Problem statement.
Keep to one stretch of the data below, the lines from the one with "U2 pin in+: LINE -> VTH" up to and including the one with "D201: LED orange (A N5, K N15) -> none", and return that stretch exactly.

Data for review.
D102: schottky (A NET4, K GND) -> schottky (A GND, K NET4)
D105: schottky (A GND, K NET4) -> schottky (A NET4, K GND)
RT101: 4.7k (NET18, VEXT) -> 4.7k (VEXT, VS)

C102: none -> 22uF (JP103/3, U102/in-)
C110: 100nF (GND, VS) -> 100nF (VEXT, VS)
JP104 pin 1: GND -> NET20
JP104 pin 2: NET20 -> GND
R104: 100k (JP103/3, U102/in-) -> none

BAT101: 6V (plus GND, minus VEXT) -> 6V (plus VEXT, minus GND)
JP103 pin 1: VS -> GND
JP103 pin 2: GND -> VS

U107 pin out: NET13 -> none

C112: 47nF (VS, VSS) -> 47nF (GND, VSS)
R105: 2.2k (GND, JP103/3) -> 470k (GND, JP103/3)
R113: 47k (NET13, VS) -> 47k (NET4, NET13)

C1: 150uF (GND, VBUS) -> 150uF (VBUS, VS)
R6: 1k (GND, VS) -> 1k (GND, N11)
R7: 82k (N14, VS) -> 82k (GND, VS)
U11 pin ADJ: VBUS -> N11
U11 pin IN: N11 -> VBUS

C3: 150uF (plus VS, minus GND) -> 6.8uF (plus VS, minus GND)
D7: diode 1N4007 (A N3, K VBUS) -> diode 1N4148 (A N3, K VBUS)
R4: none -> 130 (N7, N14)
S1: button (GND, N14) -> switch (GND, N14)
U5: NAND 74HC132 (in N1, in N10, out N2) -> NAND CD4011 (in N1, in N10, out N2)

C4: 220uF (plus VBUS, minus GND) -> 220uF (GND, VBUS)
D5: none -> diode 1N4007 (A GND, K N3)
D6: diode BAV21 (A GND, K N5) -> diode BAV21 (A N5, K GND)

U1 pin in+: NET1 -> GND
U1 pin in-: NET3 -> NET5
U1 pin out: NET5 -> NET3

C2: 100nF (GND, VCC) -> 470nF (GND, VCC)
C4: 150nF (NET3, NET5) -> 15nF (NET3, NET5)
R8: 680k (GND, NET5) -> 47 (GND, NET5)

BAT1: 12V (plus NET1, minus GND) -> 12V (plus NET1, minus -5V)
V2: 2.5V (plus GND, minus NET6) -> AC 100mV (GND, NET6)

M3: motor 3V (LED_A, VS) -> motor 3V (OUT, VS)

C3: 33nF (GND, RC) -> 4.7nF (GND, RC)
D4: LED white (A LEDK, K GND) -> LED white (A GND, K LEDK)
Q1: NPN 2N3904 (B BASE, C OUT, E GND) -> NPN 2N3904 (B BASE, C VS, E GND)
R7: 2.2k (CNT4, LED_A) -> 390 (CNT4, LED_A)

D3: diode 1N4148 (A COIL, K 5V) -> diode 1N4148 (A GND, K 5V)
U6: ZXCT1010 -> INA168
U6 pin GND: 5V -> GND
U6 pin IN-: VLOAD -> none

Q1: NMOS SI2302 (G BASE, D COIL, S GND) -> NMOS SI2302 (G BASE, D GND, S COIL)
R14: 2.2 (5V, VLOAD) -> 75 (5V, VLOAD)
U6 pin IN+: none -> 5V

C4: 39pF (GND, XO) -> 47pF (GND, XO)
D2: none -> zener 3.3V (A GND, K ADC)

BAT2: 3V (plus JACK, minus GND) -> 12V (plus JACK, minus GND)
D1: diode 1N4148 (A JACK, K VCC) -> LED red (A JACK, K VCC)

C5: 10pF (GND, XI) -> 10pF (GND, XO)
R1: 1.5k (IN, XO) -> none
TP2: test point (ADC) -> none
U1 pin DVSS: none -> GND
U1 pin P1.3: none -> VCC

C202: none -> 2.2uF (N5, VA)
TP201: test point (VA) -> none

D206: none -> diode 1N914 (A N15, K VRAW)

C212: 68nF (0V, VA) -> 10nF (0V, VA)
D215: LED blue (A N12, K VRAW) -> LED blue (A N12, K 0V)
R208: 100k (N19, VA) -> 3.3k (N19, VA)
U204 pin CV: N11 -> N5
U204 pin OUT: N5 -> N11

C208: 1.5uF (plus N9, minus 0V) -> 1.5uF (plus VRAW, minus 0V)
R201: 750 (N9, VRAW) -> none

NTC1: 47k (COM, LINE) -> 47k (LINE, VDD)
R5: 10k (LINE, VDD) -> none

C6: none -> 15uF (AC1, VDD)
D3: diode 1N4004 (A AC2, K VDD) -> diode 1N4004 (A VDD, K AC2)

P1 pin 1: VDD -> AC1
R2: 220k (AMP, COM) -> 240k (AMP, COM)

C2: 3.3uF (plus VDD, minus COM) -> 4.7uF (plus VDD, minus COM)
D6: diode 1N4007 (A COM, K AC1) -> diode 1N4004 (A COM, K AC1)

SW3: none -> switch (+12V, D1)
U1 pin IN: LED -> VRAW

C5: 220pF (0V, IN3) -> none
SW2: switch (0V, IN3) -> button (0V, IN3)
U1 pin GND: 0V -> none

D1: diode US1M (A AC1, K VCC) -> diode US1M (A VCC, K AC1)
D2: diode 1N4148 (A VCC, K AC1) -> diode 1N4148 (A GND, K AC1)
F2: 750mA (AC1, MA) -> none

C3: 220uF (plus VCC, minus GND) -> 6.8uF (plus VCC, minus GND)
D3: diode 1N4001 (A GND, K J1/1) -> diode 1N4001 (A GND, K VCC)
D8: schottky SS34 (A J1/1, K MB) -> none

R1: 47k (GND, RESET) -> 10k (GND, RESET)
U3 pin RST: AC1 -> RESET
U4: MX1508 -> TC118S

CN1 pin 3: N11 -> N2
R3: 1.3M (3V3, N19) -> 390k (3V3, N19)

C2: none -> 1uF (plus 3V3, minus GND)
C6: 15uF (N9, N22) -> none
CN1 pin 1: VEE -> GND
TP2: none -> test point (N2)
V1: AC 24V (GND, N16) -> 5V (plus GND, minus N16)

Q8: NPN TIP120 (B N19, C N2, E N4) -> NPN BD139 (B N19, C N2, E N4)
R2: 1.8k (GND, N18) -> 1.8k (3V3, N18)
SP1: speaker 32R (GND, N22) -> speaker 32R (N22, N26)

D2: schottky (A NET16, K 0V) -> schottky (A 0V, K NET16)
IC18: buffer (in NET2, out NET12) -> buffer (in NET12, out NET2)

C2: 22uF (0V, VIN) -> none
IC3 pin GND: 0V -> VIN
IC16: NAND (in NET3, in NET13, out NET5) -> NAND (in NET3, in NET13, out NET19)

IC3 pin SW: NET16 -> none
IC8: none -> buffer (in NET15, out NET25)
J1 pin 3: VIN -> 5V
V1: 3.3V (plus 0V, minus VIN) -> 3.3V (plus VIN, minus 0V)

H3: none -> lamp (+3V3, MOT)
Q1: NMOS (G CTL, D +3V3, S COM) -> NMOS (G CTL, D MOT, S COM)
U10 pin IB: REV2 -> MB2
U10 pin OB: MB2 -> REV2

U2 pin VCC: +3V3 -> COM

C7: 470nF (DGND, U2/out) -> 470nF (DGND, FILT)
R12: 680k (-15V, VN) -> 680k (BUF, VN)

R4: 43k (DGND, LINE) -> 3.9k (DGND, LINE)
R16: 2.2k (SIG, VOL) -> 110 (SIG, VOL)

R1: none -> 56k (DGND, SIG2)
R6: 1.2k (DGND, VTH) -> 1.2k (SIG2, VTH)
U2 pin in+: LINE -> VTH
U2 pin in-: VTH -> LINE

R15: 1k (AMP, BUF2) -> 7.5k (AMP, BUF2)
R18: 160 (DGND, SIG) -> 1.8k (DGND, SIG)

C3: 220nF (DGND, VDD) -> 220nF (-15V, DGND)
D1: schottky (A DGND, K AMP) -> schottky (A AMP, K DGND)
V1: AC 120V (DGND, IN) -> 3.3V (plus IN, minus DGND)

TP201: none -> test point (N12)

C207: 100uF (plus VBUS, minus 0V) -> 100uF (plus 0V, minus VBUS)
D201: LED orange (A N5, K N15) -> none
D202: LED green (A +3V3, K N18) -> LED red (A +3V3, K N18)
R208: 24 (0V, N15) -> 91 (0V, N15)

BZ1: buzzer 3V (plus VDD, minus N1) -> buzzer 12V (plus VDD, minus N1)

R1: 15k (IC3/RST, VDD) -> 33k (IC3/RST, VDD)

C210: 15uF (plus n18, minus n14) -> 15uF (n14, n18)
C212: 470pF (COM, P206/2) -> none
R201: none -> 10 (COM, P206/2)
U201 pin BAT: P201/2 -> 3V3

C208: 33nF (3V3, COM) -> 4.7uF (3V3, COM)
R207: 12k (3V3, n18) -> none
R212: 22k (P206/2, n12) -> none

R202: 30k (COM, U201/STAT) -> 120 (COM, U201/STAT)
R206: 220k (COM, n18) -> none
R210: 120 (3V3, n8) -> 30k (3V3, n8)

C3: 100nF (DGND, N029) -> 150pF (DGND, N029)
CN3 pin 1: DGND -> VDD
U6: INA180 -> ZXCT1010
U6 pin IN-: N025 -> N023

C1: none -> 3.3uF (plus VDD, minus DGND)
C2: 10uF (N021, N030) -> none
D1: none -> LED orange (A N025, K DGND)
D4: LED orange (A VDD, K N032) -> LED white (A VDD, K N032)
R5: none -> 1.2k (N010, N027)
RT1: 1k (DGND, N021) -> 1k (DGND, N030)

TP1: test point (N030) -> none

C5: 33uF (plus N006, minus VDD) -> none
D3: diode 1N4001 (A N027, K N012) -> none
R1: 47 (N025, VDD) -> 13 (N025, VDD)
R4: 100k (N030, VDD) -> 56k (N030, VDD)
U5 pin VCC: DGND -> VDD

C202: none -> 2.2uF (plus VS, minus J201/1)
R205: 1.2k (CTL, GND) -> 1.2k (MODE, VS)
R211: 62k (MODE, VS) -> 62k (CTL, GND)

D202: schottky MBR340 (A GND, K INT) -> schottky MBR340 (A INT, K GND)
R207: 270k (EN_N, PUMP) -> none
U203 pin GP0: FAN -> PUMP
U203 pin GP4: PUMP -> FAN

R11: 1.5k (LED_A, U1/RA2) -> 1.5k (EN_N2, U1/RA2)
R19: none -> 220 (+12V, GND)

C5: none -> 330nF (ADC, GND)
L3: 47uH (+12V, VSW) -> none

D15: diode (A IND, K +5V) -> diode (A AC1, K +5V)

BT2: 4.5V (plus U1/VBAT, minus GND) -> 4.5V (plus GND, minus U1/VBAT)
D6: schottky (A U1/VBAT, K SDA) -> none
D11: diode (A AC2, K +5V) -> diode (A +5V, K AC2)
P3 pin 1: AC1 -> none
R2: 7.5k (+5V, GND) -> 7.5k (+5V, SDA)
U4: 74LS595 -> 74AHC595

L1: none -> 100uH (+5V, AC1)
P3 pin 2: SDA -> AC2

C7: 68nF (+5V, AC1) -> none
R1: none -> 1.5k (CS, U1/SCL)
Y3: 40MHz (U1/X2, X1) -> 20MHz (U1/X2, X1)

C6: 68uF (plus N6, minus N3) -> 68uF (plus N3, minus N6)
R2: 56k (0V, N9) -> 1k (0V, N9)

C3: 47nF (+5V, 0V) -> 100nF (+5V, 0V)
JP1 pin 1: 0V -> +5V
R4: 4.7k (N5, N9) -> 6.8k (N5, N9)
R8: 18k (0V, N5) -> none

Written solution.
U2 pin in+: LINE -> VTH
U2 pin in-: VTH -> LINE

R15: 1k (AMP, BUF2) -> 7.5k (AMP, BUF2)
R18: 160 (DGND, SIG) -> 1.8k (DGND, SIG)

C3: 220nF (DGND, VDD) -> 220nF (-15V, DGND)
D1: schottky (A DGND, K AMP) -> schottky (A AMP, K DGND)
V1: AC 120V (DGND, IN) -> 3.3V (plus IN, minus DGND)

TP201: none -> test point (N12)

C207: 100uF (plus VBUS, minus 0V) -> 100uF (plus 0V, minus VBUS)
D201: LED orange (A N5, K N15) -> none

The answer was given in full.